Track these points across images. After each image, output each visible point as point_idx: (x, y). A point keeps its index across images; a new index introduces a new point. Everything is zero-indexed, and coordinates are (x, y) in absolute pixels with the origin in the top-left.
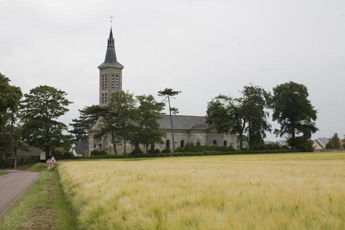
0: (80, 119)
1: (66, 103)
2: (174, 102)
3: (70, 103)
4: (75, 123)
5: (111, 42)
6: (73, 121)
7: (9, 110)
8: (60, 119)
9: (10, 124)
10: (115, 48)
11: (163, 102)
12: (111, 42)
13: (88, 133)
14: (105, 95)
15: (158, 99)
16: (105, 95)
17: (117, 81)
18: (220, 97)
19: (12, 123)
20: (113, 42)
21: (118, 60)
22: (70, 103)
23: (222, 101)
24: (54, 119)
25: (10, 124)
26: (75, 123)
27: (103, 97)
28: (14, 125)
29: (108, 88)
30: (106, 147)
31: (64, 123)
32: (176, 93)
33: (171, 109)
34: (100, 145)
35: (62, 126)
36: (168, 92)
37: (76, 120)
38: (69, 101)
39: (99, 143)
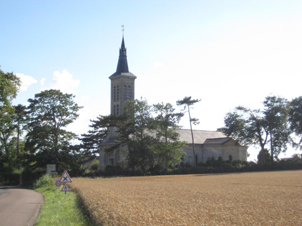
0: (89, 134)
1: (75, 108)
2: (194, 110)
3: (80, 108)
4: (84, 137)
5: (123, 51)
6: (82, 135)
7: (15, 121)
8: (68, 128)
9: (16, 136)
10: (127, 58)
11: (182, 112)
12: (123, 51)
13: (96, 148)
14: (116, 107)
15: (178, 109)
16: (116, 107)
17: (129, 91)
18: (240, 108)
19: (18, 135)
20: (125, 50)
21: (130, 70)
22: (80, 108)
23: (239, 112)
24: (62, 128)
25: (16, 136)
26: (84, 137)
27: (114, 108)
28: (20, 138)
29: (120, 100)
30: (119, 162)
31: (73, 132)
32: (194, 101)
33: (192, 120)
34: (112, 160)
35: (71, 135)
36: (187, 101)
37: (85, 135)
38: (79, 106)
39: (111, 158)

> [Exercise]: Reproduce every line of the records above verbatim, with the pictures left out.

> [Answer in full]:
Track these points across images. After each image, output each visible point as point_idx: (x, y). A point keeps its index across images; a new index introduces a new point. Everything is zero-indexed, and coordinates are (x, y) in absolute pixels with the origin in the top-left.
0: (80, 119)
1: (66, 103)
2: (174, 102)
3: (70, 103)
4: (75, 123)
5: (111, 42)
6: (73, 121)
7: (9, 110)
8: (60, 119)
9: (10, 124)
10: (115, 48)
11: (163, 102)
12: (111, 42)
13: (88, 133)
14: (105, 95)
15: (158, 99)
16: (105, 95)
17: (117, 81)
18: (220, 97)
19: (12, 123)
20: (113, 42)
21: (118, 60)
22: (70, 103)
23: (222, 101)
24: (54, 119)
25: (10, 124)
26: (75, 123)
27: (103, 97)
28: (14, 125)
29: (108, 88)
30: (106, 147)
31: (64, 123)
32: (176, 93)
33: (171, 109)
34: (100, 145)
35: (62, 126)
36: (168, 92)
37: (76, 120)
38: (69, 101)
39: (99, 143)
0: (89, 134)
1: (75, 108)
2: (194, 110)
3: (80, 108)
4: (84, 137)
5: (123, 51)
6: (82, 135)
7: (15, 121)
8: (68, 128)
9: (16, 136)
10: (127, 58)
11: (182, 112)
12: (123, 51)
13: (96, 148)
14: (116, 107)
15: (178, 109)
16: (116, 107)
17: (129, 91)
18: (240, 108)
19: (18, 135)
20: (125, 50)
21: (130, 70)
22: (80, 108)
23: (239, 112)
24: (62, 128)
25: (16, 136)
26: (84, 137)
27: (114, 108)
28: (20, 138)
29: (120, 100)
30: (119, 162)
31: (73, 132)
32: (194, 101)
33: (192, 120)
34: (112, 160)
35: (71, 135)
36: (187, 101)
37: (85, 135)
38: (79, 106)
39: (111, 158)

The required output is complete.